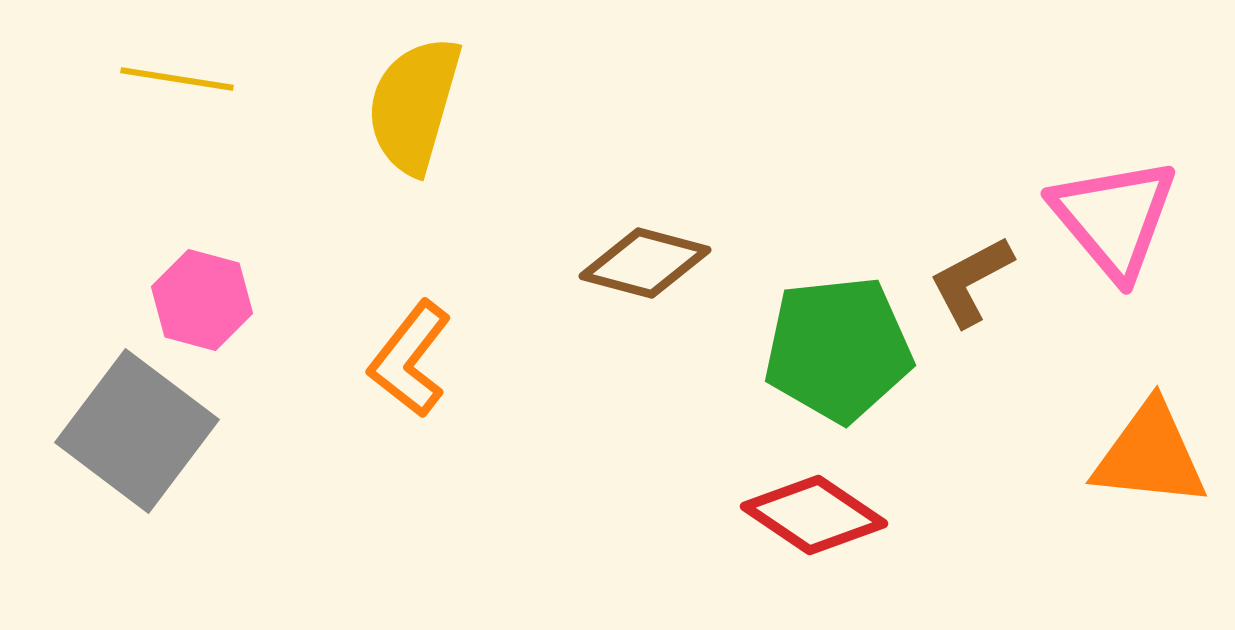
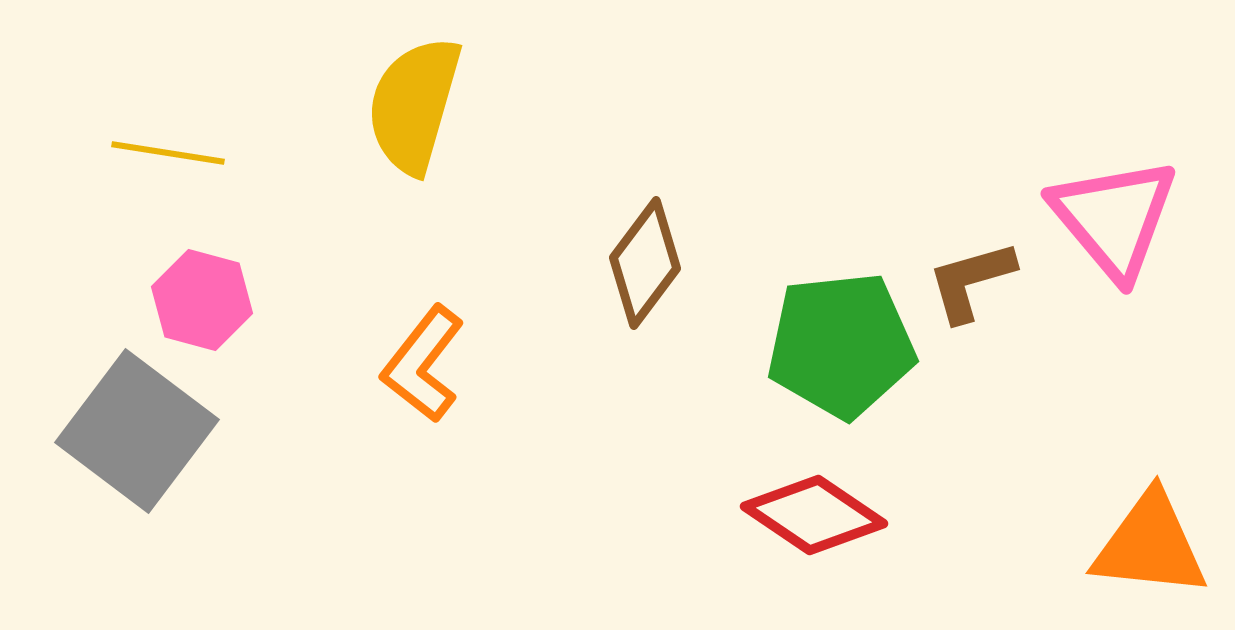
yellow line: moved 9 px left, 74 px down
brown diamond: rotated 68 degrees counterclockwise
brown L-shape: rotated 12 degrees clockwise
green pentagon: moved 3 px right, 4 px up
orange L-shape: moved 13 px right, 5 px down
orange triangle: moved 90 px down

****************

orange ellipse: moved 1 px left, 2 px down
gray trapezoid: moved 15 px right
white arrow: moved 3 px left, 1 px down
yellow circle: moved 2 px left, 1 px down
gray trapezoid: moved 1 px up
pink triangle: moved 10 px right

****************

Look for the word "left". Copy out every line of the data that has it.

> _Result_
yellow line: moved 9 px left, 74 px down
orange ellipse: moved 1 px left, 2 px down
white arrow: moved 3 px left, 1 px down
yellow circle: moved 2 px left, 1 px down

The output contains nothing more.